EXERCISE PROMPT: Your task is to transcribe the data exactly while omitting each picture.
[EXERCISE DATA — start]
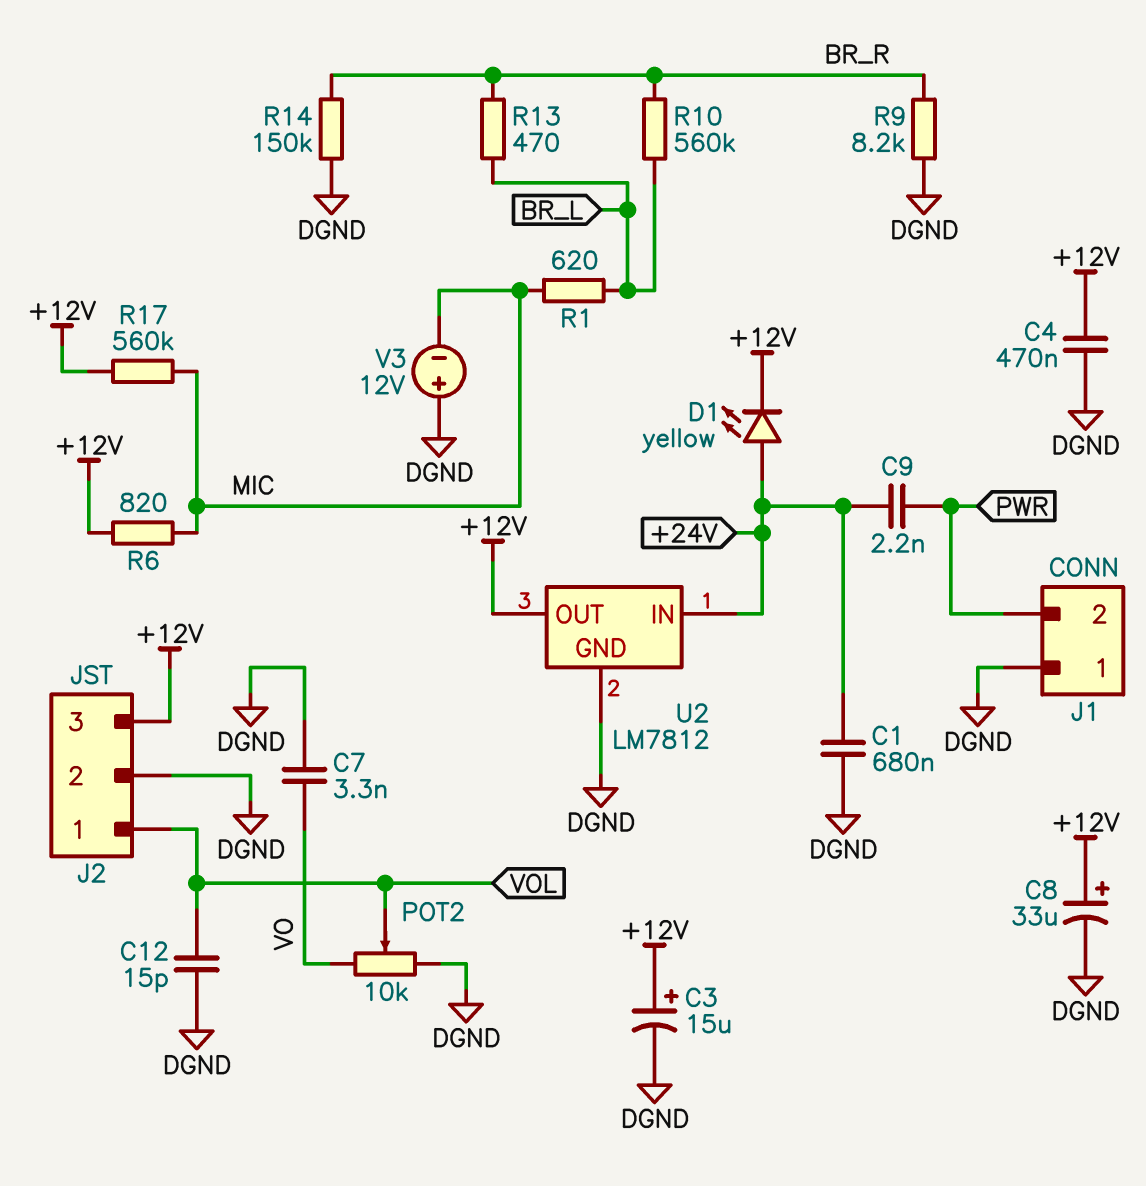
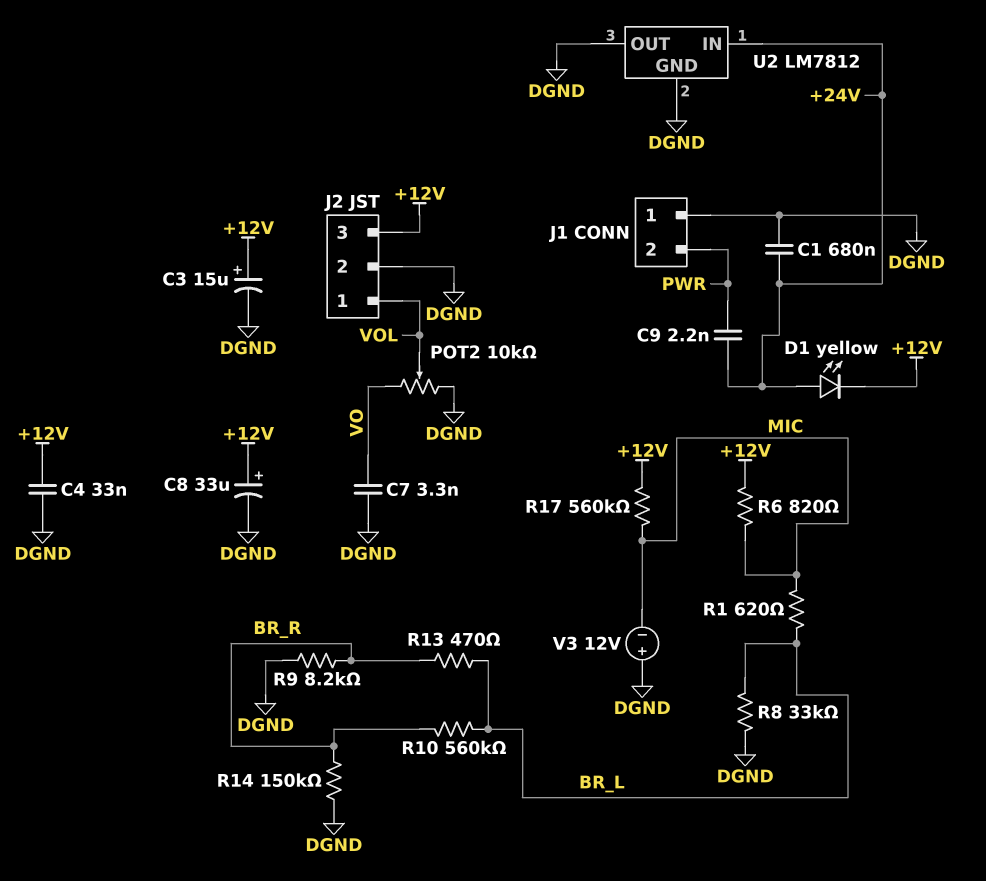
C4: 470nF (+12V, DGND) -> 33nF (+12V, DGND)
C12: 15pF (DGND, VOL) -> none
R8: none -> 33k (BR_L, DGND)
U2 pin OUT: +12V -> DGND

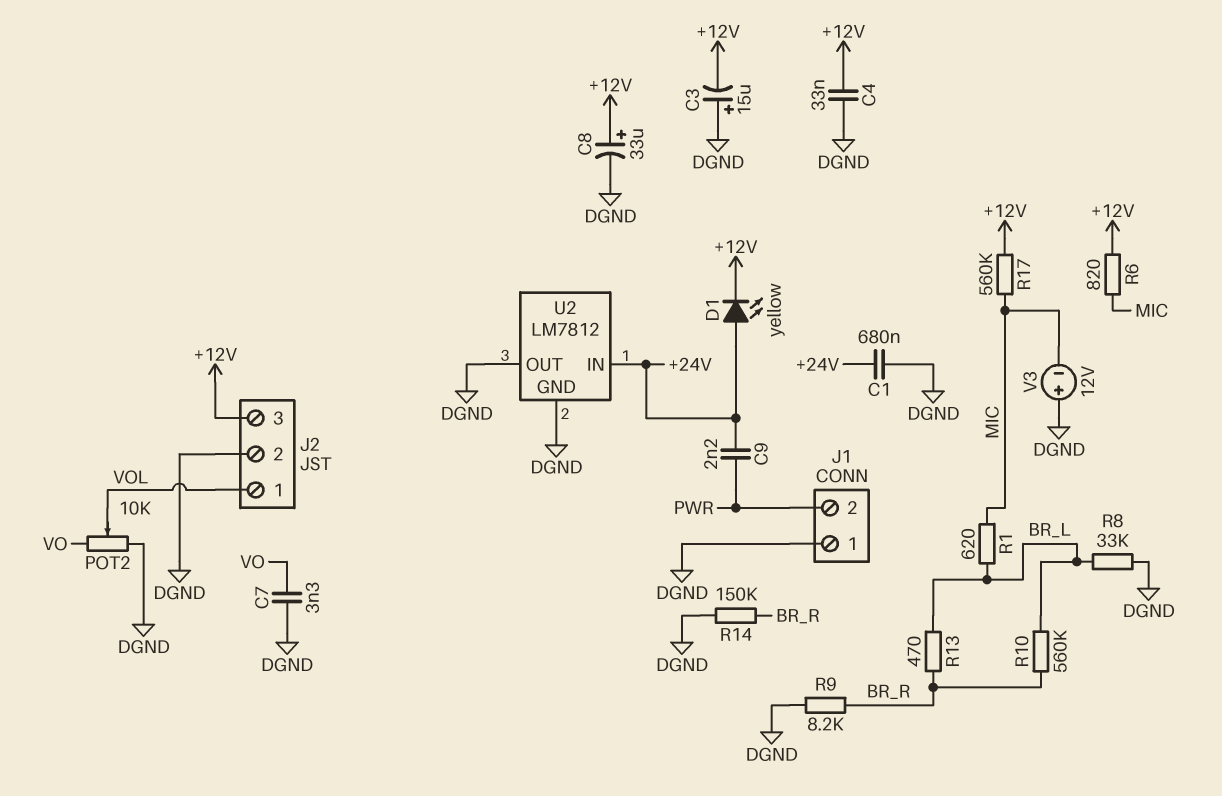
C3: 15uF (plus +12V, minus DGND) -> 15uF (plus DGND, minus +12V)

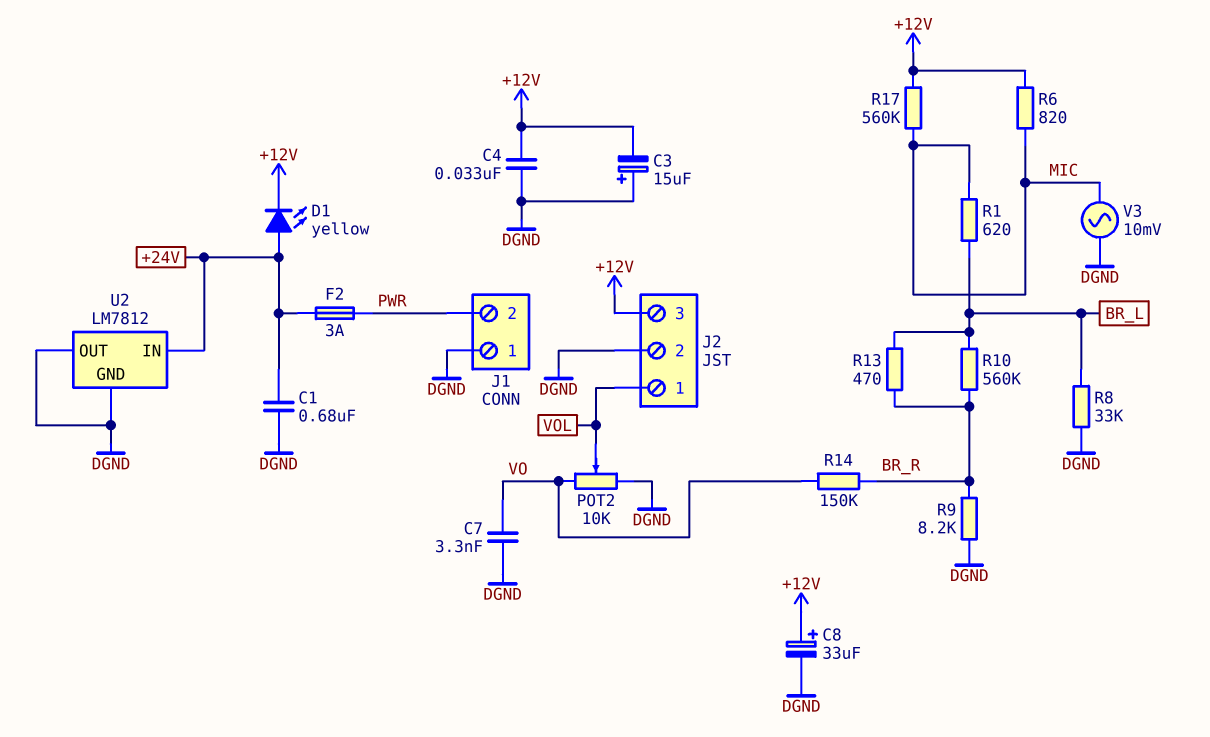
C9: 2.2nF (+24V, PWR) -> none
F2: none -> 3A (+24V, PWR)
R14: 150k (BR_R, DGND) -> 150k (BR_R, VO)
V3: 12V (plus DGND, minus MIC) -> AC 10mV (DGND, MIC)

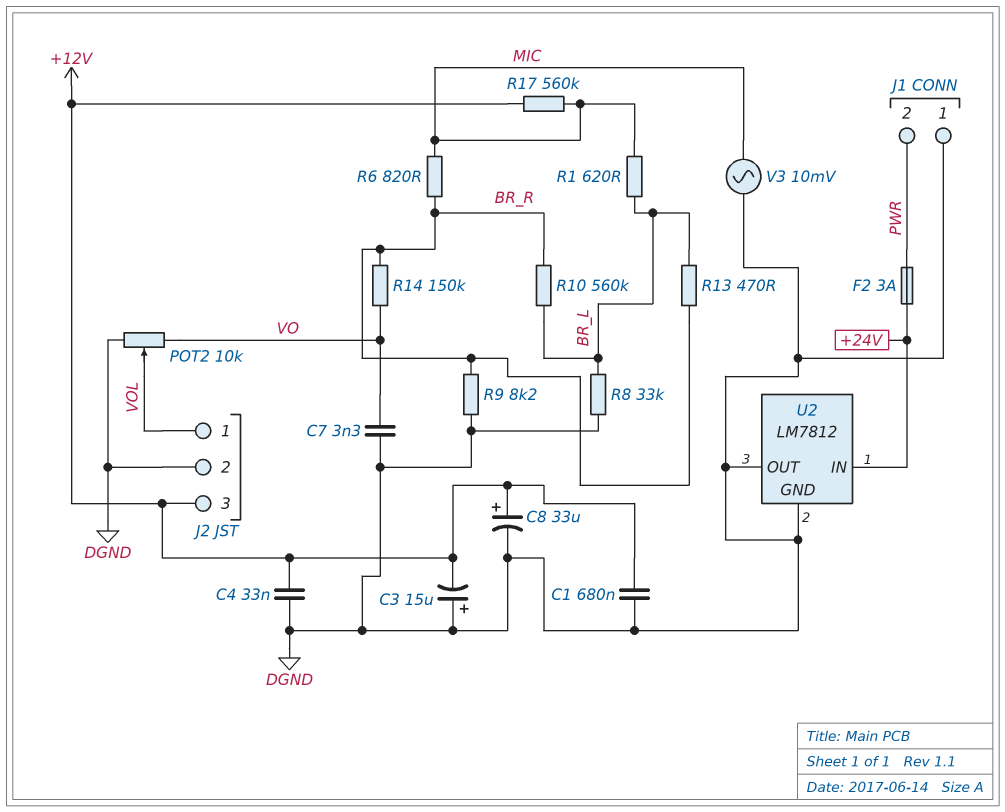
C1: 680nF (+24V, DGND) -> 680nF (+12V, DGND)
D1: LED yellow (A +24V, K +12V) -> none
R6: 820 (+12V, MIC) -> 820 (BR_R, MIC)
[EXERCISE DATA — finish]
RESPONSE TO THE TASK:
C4: 470nF (+12V, DGND) -> 33nF (+12V, DGND)
C12: 15pF (DGND, VOL) -> none
R8: none -> 33k (BR_L, DGND)
U2 pin OUT: +12V -> DGND

C3: 15uF (plus +12V, minus DGND) -> 15uF (plus DGND, minus +12V)

C9: 2.2nF (+24V, PWR) -> none
F2: none -> 3A (+24V, PWR)
R14: 150k (BR_R, DGND) -> 150k (BR_R, VO)
V3: 12V (plus DGND, minus MIC) -> AC 10mV (DGND, MIC)

C1: 680nF (+24V, DGND) -> 680nF (+12V, DGND)
D1: LED yellow (A +24V, K +12V) -> none
R6: 820 (+12V, MIC) -> 820 (BR_R, MIC)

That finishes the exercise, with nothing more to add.